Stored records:
· · ·

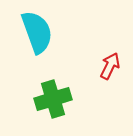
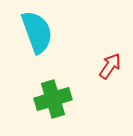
red arrow: rotated 8 degrees clockwise
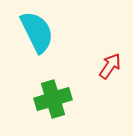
cyan semicircle: rotated 6 degrees counterclockwise
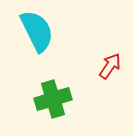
cyan semicircle: moved 1 px up
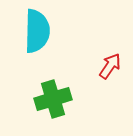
cyan semicircle: rotated 27 degrees clockwise
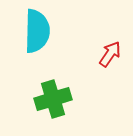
red arrow: moved 12 px up
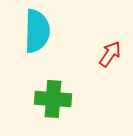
green cross: rotated 21 degrees clockwise
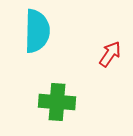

· · ·

What you will do: Write out the lines above word for word, leaving out the pictures.

Finished answer:
red arrow: rotated 8 degrees clockwise
cyan semicircle: rotated 6 degrees counterclockwise
cyan semicircle: moved 1 px up
cyan semicircle: rotated 27 degrees clockwise
red arrow: moved 12 px up
green cross: rotated 21 degrees clockwise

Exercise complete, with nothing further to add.